Although the data below contains pictures, output only the lines between those holding "(592, 134) = (576, 518): pink" and "(663, 442) = (644, 376): orange", inclusive, exactly and without those pictures.

───── The data

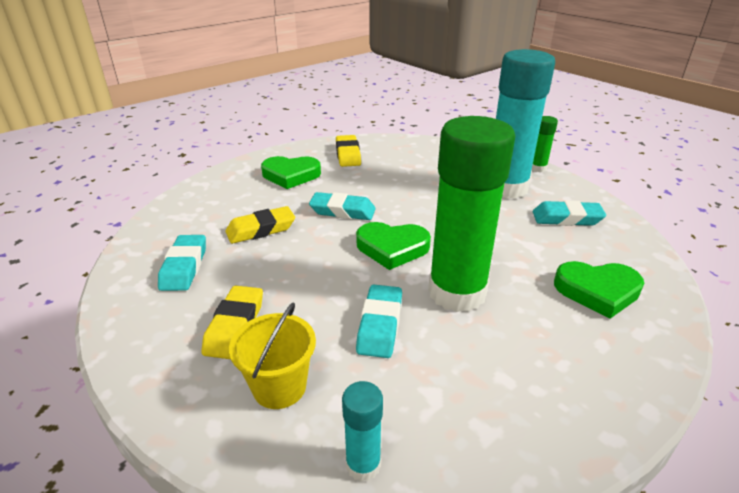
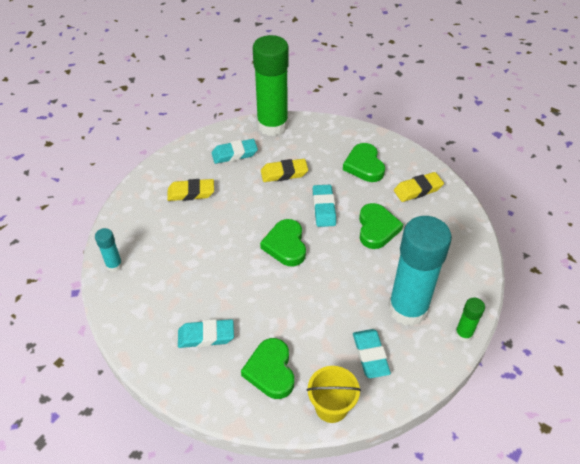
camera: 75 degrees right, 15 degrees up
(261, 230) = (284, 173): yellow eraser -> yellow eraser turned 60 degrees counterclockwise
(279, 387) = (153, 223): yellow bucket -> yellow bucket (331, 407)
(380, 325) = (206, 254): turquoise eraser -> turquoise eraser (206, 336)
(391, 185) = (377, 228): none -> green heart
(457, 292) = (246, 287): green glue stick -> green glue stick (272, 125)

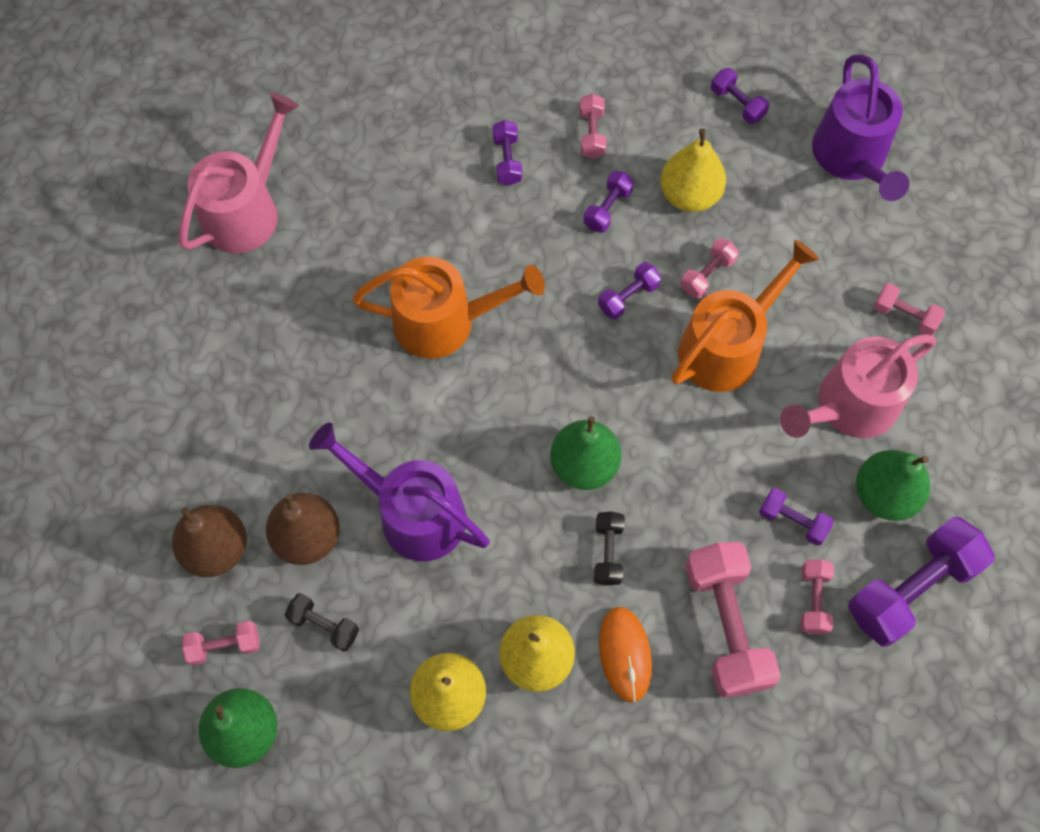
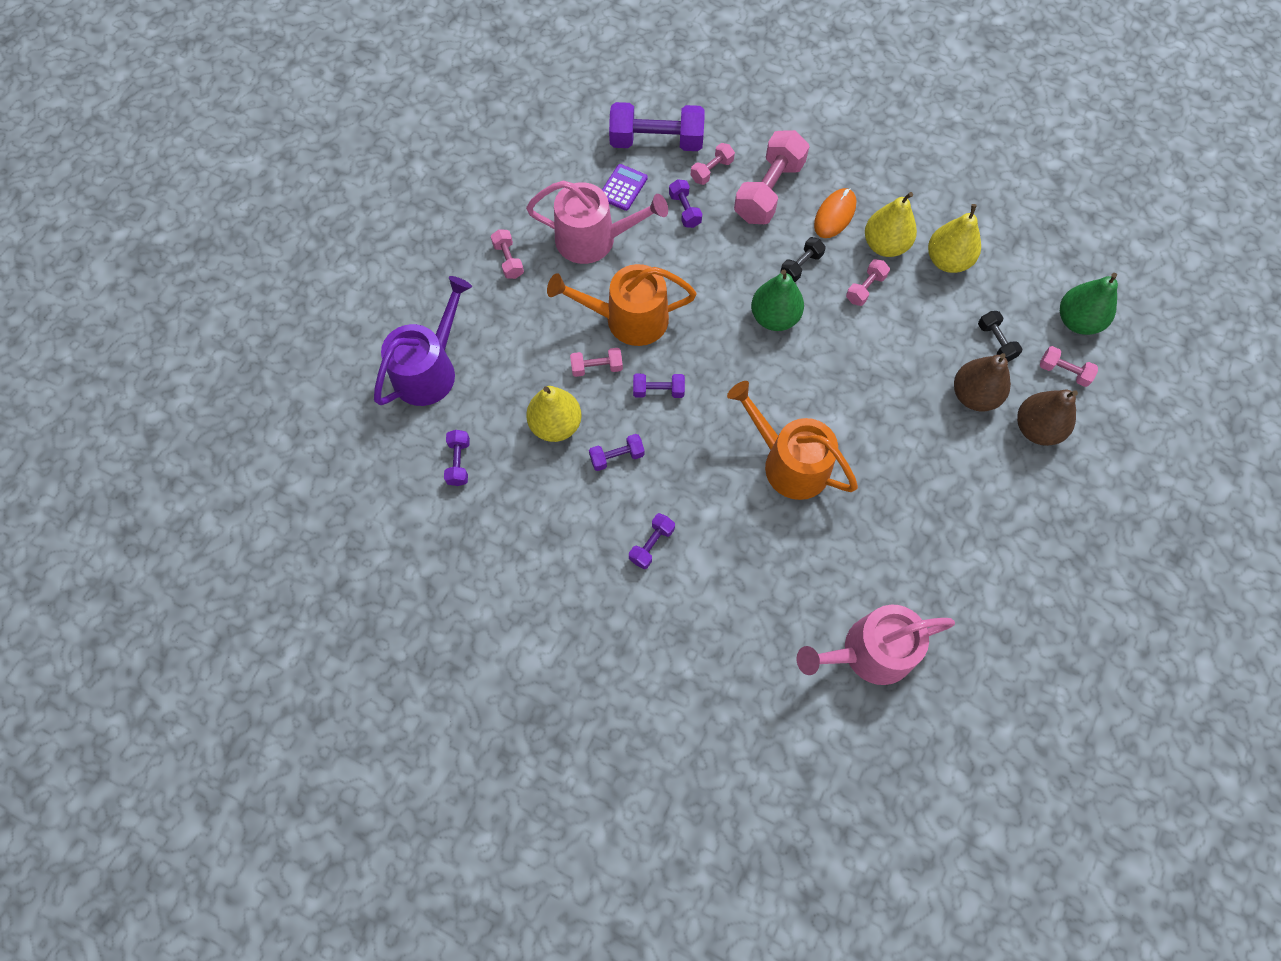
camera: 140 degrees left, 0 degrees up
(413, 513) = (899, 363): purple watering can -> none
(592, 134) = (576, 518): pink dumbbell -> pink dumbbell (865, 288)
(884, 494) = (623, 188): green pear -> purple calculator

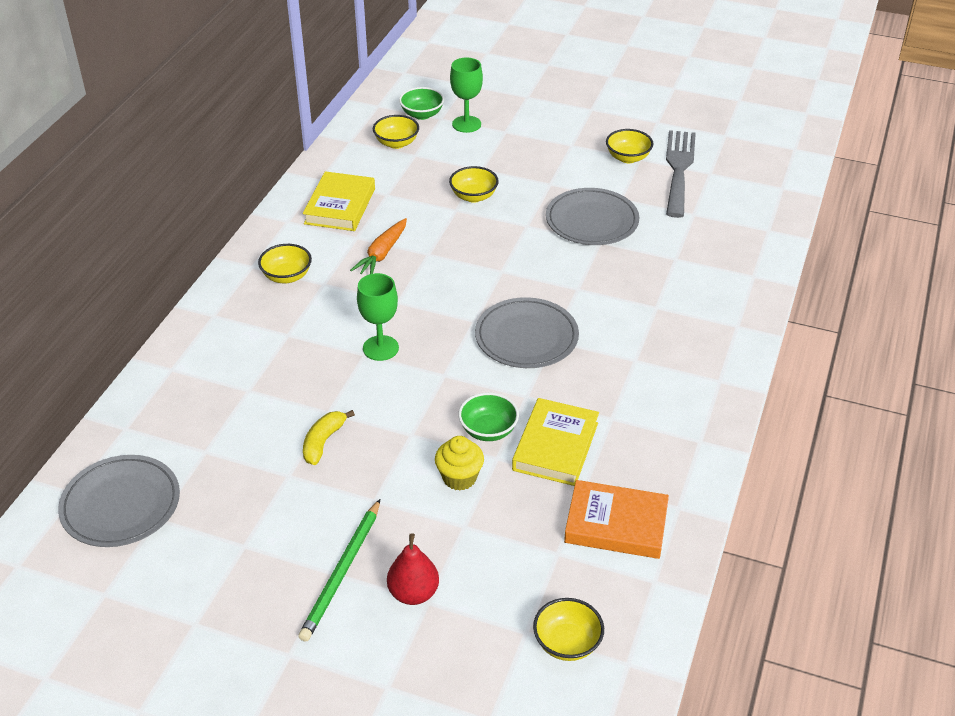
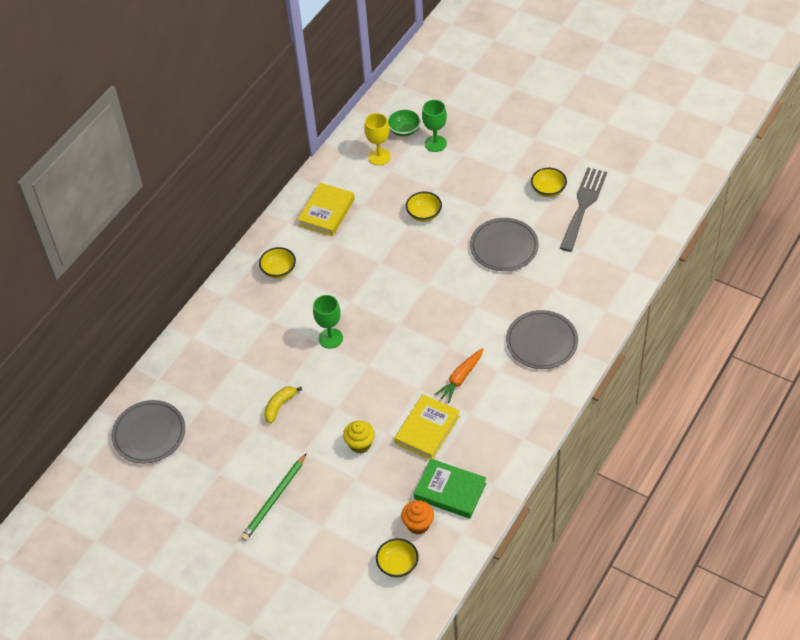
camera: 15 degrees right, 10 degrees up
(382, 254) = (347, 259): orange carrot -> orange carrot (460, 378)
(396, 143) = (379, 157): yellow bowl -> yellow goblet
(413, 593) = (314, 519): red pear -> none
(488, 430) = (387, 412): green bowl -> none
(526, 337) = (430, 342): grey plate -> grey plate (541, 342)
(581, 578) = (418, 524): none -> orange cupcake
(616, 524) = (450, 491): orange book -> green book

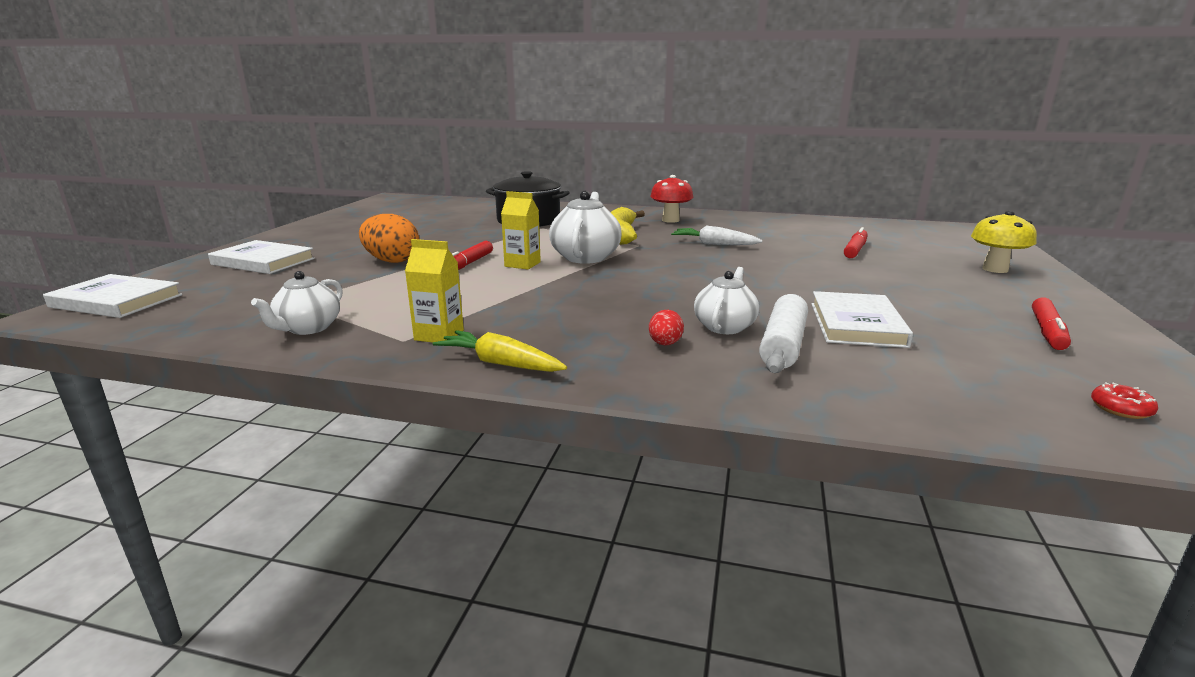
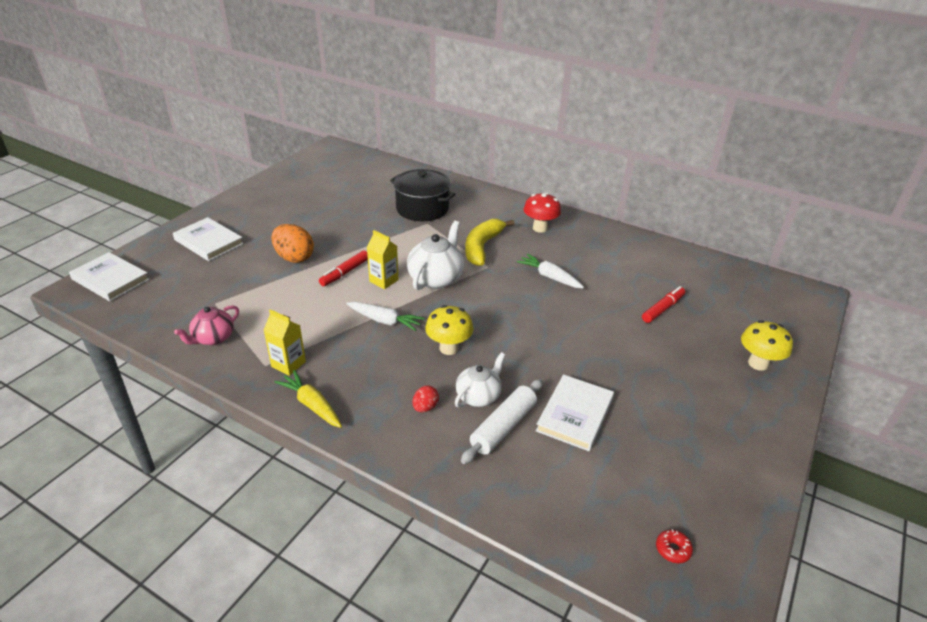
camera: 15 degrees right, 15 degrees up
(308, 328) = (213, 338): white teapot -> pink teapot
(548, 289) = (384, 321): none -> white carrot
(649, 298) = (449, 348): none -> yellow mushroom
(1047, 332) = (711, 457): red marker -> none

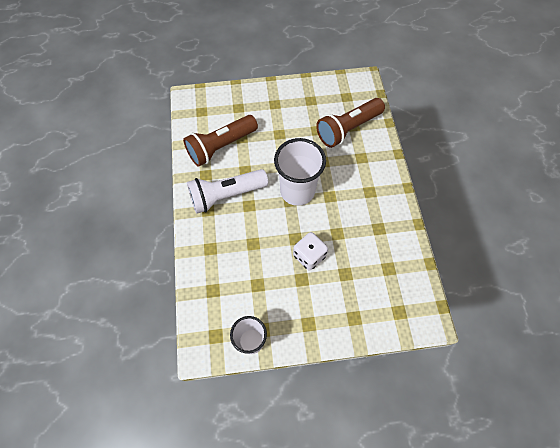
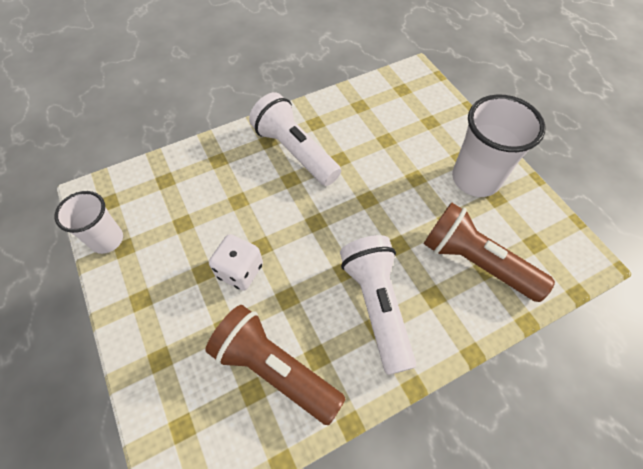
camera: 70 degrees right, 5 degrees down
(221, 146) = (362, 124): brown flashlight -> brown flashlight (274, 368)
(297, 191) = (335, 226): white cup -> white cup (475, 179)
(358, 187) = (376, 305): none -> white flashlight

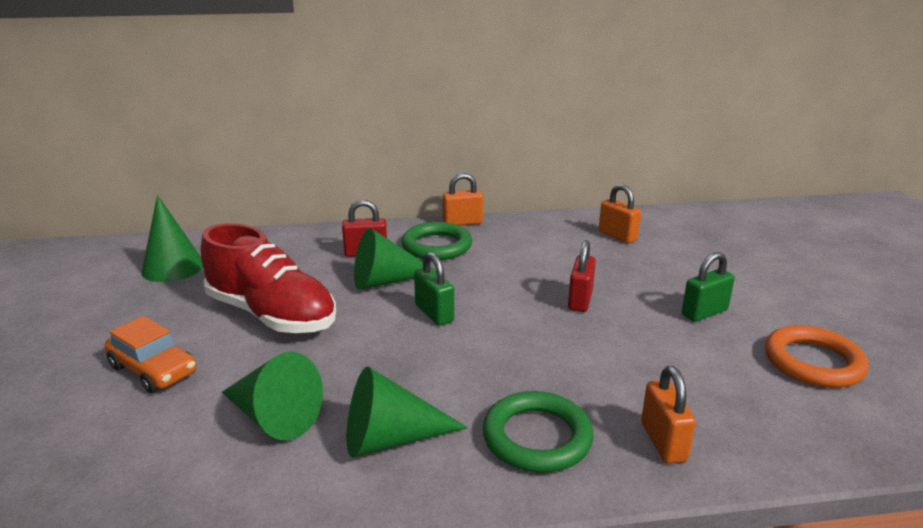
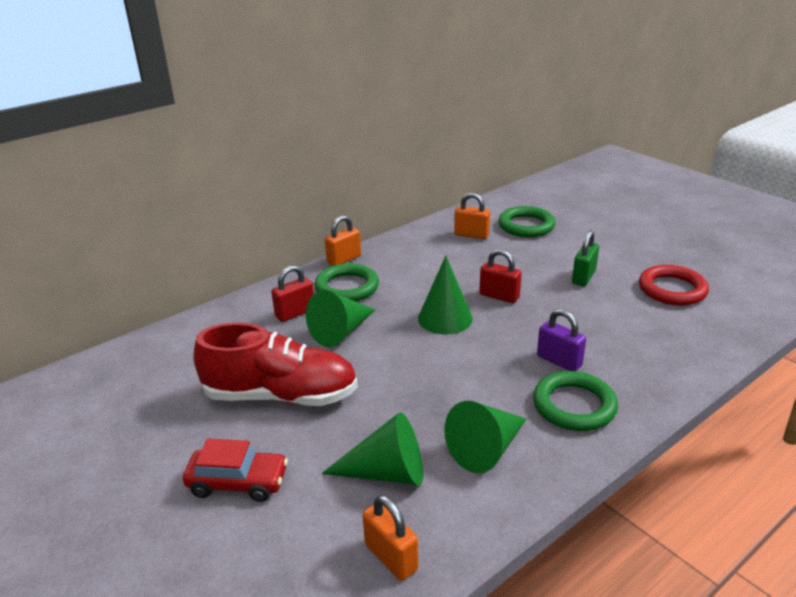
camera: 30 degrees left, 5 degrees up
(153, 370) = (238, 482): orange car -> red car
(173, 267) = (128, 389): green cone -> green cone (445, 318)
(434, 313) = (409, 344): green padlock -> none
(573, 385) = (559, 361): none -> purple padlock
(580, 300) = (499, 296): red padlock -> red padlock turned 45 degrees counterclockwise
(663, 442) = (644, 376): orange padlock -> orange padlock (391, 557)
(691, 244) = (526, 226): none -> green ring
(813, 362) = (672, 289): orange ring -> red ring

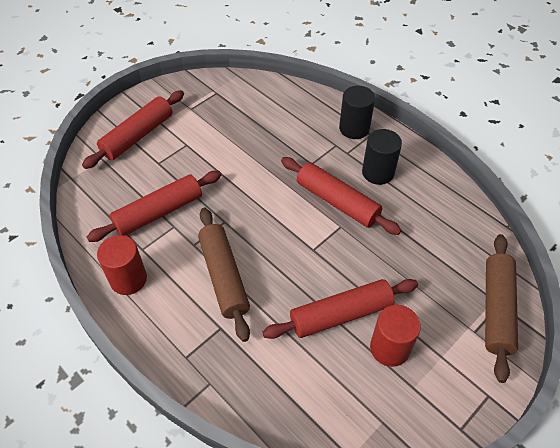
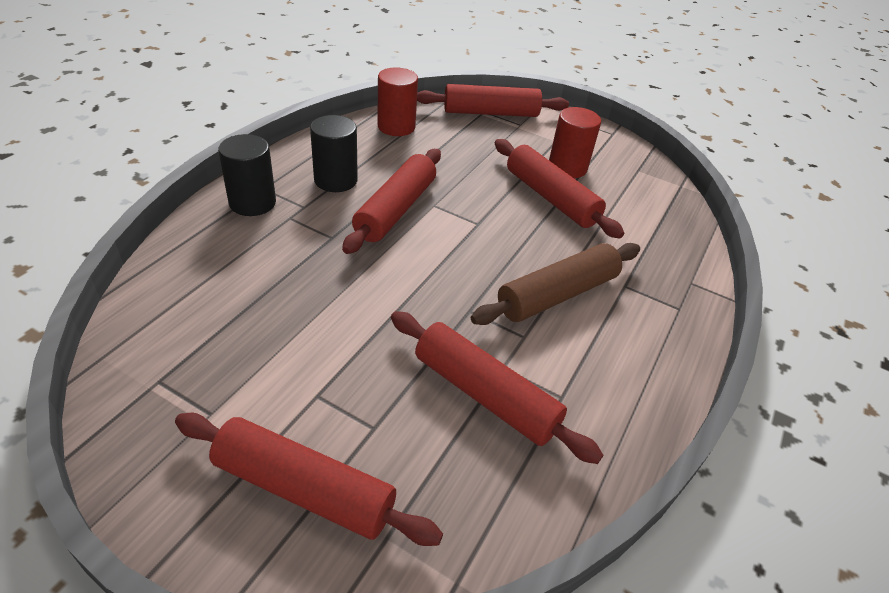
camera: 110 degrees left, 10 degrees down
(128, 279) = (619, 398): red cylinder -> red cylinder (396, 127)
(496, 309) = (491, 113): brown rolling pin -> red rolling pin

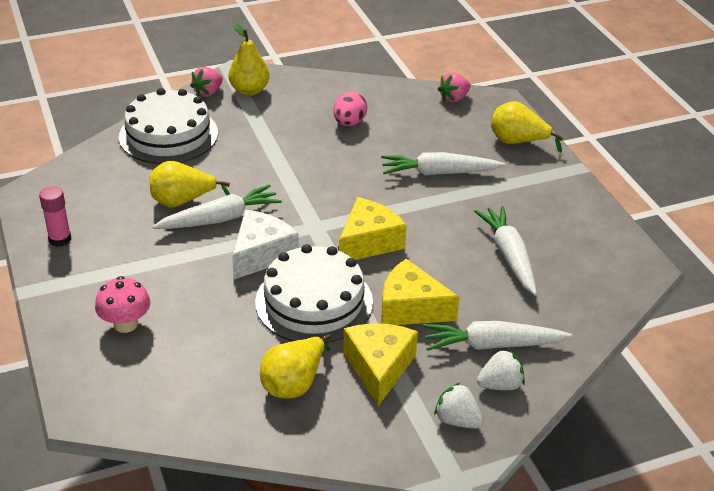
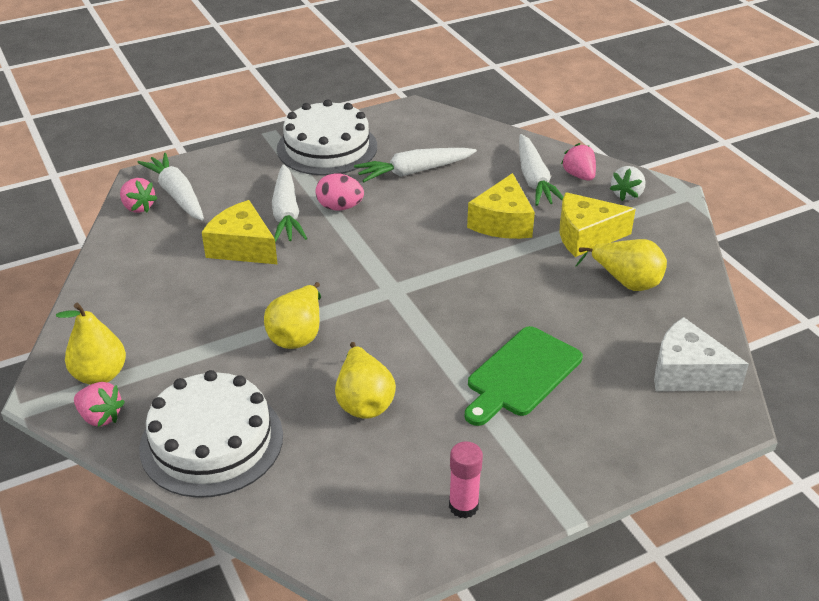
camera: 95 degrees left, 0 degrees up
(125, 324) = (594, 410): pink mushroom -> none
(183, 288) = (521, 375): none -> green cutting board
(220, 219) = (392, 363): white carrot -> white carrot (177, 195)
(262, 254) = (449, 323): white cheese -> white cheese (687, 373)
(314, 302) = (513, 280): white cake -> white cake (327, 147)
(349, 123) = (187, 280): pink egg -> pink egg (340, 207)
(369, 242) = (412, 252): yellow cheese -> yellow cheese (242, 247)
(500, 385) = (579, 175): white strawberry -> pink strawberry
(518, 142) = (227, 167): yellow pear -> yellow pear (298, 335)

──────────

* Task result *
(592, 134) = (576, 518): pink dumbbell -> pink dumbbell (865, 288)
(884, 494) = (623, 188): green pear -> purple calculator

camera: 15 degrees right, 10 degrees up
(382, 254) = (347, 259): orange carrot -> orange carrot (460, 378)
(396, 143) = (379, 157): yellow bowl -> yellow goblet
(413, 593) = (314, 519): red pear -> none
(488, 430) = (387, 412): green bowl -> none
(526, 337) = (430, 342): grey plate -> grey plate (541, 342)
(581, 578) = (418, 524): none -> orange cupcake
(616, 524) = (450, 491): orange book -> green book

camera: 15 degrees right, 15 degrees up
(308, 328) = (213, 338): white teapot -> pink teapot
(548, 289) = (384, 321): none -> white carrot
(649, 298) = (449, 348): none -> yellow mushroom
(1047, 332) = (711, 457): red marker -> none

camera: 70 degrees right, 5 degrees down
(221, 146) = (362, 124): brown flashlight -> brown flashlight (274, 368)
(297, 191) = (335, 226): white cup -> white cup (475, 179)
(358, 187) = (376, 305): none -> white flashlight

camera: 30 degrees left, 5 degrees up
(153, 370) = (238, 482): orange car -> red car
(173, 267) = (128, 389): green cone -> green cone (445, 318)
(434, 313) = (409, 344): green padlock -> none
(573, 385) = (559, 361): none -> purple padlock
(580, 300) = (499, 296): red padlock -> red padlock turned 45 degrees counterclockwise
(663, 442) = (644, 376): orange padlock -> orange padlock (391, 557)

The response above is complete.